**Data for the task**
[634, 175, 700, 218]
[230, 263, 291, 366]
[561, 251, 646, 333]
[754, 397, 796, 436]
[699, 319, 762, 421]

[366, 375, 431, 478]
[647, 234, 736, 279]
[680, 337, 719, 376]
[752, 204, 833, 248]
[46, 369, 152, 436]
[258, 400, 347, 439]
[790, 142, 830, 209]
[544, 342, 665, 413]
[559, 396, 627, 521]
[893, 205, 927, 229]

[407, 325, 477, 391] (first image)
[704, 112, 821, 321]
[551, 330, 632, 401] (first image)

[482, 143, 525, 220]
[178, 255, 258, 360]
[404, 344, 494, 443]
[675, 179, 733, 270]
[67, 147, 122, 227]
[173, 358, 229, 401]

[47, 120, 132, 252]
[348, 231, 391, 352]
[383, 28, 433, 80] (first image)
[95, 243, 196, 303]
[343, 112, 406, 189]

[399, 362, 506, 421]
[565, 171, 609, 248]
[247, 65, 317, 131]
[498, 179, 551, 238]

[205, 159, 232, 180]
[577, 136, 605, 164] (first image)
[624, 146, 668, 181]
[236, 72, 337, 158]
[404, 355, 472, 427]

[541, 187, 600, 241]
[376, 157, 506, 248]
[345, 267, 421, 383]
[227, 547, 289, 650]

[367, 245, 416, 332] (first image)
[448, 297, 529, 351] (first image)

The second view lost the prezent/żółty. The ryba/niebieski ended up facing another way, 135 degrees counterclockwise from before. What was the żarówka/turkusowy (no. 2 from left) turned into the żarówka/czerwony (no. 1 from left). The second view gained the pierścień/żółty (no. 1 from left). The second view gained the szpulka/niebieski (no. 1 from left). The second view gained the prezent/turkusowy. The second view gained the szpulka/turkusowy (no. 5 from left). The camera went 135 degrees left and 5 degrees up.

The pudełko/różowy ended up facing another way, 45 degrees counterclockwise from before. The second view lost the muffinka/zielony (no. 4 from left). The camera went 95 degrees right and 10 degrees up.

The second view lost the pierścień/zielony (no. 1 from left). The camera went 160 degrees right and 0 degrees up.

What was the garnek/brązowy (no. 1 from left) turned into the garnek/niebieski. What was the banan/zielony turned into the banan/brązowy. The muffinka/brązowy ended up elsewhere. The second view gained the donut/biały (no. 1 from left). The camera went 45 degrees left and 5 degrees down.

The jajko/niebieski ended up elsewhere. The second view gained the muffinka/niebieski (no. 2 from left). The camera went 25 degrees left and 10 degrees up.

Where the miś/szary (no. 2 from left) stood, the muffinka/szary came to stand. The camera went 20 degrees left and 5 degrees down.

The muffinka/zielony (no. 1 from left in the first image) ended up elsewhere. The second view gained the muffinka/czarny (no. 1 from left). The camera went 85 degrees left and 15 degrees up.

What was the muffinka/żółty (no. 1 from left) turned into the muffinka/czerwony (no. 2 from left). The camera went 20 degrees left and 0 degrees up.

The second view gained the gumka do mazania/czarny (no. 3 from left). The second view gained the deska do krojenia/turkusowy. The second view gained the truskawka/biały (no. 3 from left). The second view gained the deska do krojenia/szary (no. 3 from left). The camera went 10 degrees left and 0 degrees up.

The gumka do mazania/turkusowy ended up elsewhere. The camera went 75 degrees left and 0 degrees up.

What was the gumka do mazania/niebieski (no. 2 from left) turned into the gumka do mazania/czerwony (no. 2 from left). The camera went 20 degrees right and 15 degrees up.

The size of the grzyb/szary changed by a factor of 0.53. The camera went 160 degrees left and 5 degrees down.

**Problem to work on**
Would you copy each line of the data exactly as it appears above?

**Exercise response**
[634, 175, 700, 218]
[230, 263, 291, 366]
[561, 251, 646, 333]
[754, 397, 796, 436]
[699, 319, 762, 421]

[366, 375, 431, 478]
[647, 234, 736, 279]
[680, 337, 719, 376]
[752, 204, 833, 248]
[46, 369, 152, 436]
[258, 400, 347, 439]
[790, 142, 830, 209]
[544, 342, 665, 413]
[559, 396, 627, 521]
[893, 205, 927, 229]

[407, 325, 477, 391] (first image)
[704, 112, 821, 321]
[551, 330, 632, 401] (first image)

[482, 143, 525, 220]
[178, 255, 258, 360]
[404, 344, 494, 443]
[675, 179, 733, 270]
[67, 147, 122, 227]
[173, 358, 229, 401]

[47, 120, 132, 252]
[348, 231, 391, 352]
[383, 28, 433, 80] (first image)
[95, 243, 196, 303]
[343, 112, 406, 189]

[399, 362, 506, 421]
[565, 171, 609, 248]
[247, 65, 317, 131]
[498, 179, 551, 238]

[205, 159, 232, 180]
[577, 136, 605, 164] (first image)
[624, 146, 668, 181]
[236, 72, 337, 158]
[404, 355, 472, 427]

[541, 187, 600, 241]
[376, 157, 506, 248]
[345, 267, 421, 383]
[227, 547, 289, 650]

[367, 245, 416, 332] (first image)
[448, 297, 529, 351] (first image)

The second view lost the prezent/żółty. The ryba/niebieski ended up facing another way, 135 degrees counterclockwise from before. What was the żarówka/turkusowy (no. 2 from left) turned into the żarówka/czerwony (no. 1 from left). The second view gained the pierścień/żółty (no. 1 from left). The second view gained the szpulka/niebieski (no. 1 from left). The second view gained the prezent/turkusowy. The second view gained the szpulka/turkusowy (no. 5 from left). The camera went 135 degrees left and 5 degrees up.

The pudełko/różowy ended up facing another way, 45 degrees counterclockwise from before. The second view lost the muffinka/zielony (no. 4 from left). The camera went 95 degrees right and 10 degrees up.

The second view lost the pierścień/zielony (no. 1 from left). The camera went 160 degrees right and 0 degrees up.

What was the garnek/brązowy (no. 1 from left) turned into the garnek/niebieski. What was the banan/zielony turned into the banan/brązowy. The muffinka/brązowy ended up elsewhere. The second view gained the donut/biały (no. 1 from left). The camera went 45 degrees left and 5 degrees down.

The jajko/niebieski ended up elsewhere. The second view gained the muffinka/niebieski (no. 2 from left). The camera went 25 degrees left and 10 degrees up.

Where the miś/szary (no. 2 from left) stood, the muffinka/szary came to stand. The camera went 20 degrees left and 5 degrees down.

The muffinka/zielony (no. 1 from left in the first image) ended up elsewhere. The second view gained the muffinka/czarny (no. 1 from left). The camera went 85 degrees left and 15 degrees up.

What was the muffinka/żółty (no. 1 from left) turned into the muffinka/czerwony (no. 2 from left). The camera went 20 degrees left and 0 degrees up.

The second view gained the gumka do mazania/czarny (no. 3 from left). The second view gained the deska do krojenia/turkusowy. The second view gained the truskawka/biały (no. 3 from left). The second view gained the deska do krojenia/szary (no. 3 from left). The camera went 10 degrees left and 0 degrees up.

The gumka do mazania/turkusowy ended up elsewhere. The camera went 75 degrees left and 0 degrees up.

What was the gumka do mazania/niebieski (no. 2 from left) turned into the gumka do mazania/czerwony (no. 2 from left). The camera went 20 degrees right and 15 degrees up.

The size of the grzyb/szary changed by a factor of 0.53. The camera went 160 degrees left and 5 degrees down.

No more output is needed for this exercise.